**Assignment:** Set the data down again, exactly as it reads, but without the pictures.

**Source data:**
Segment Open

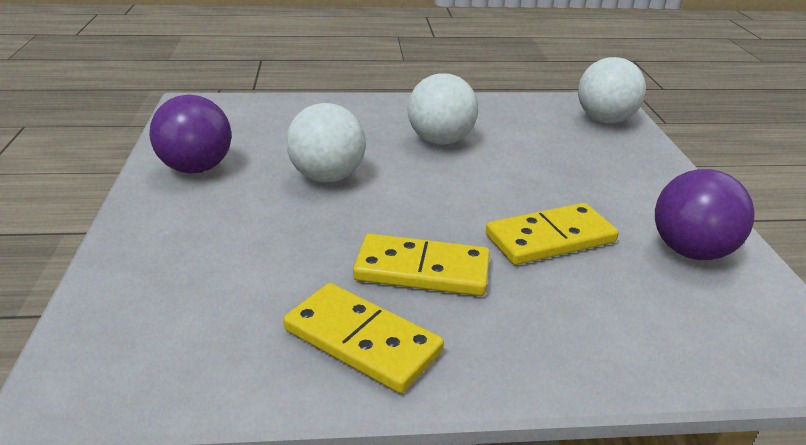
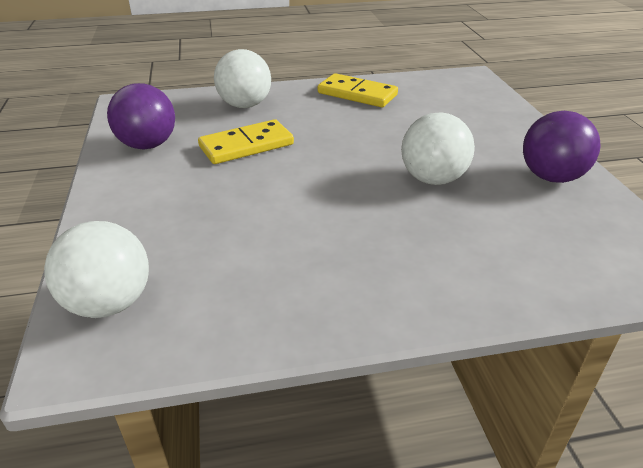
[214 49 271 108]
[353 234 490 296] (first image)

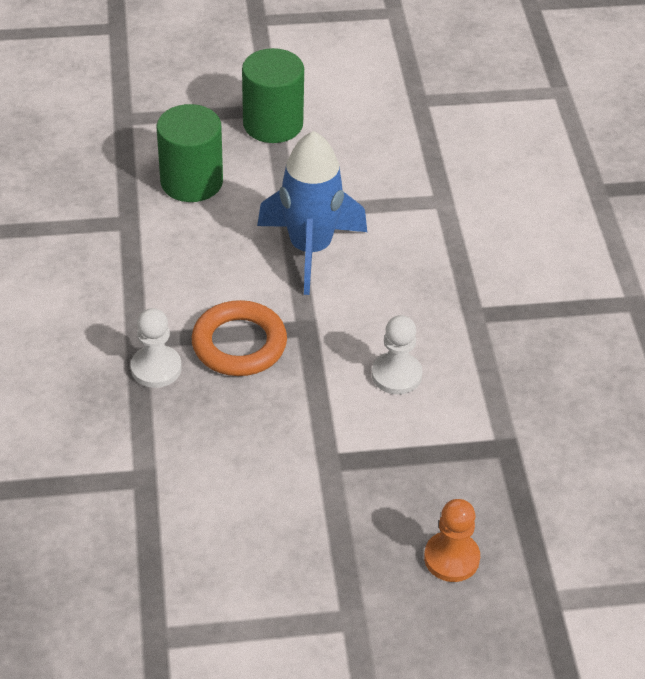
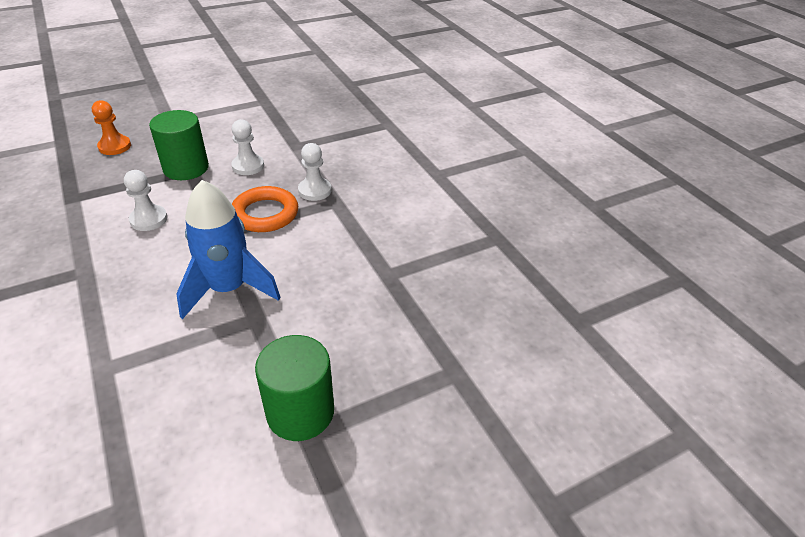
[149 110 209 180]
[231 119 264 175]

Segment Closed

**Answer section:**
[214 49 271 108]
[353 234 490 296] (first image)

[149 110 209 180]
[231 119 264 175]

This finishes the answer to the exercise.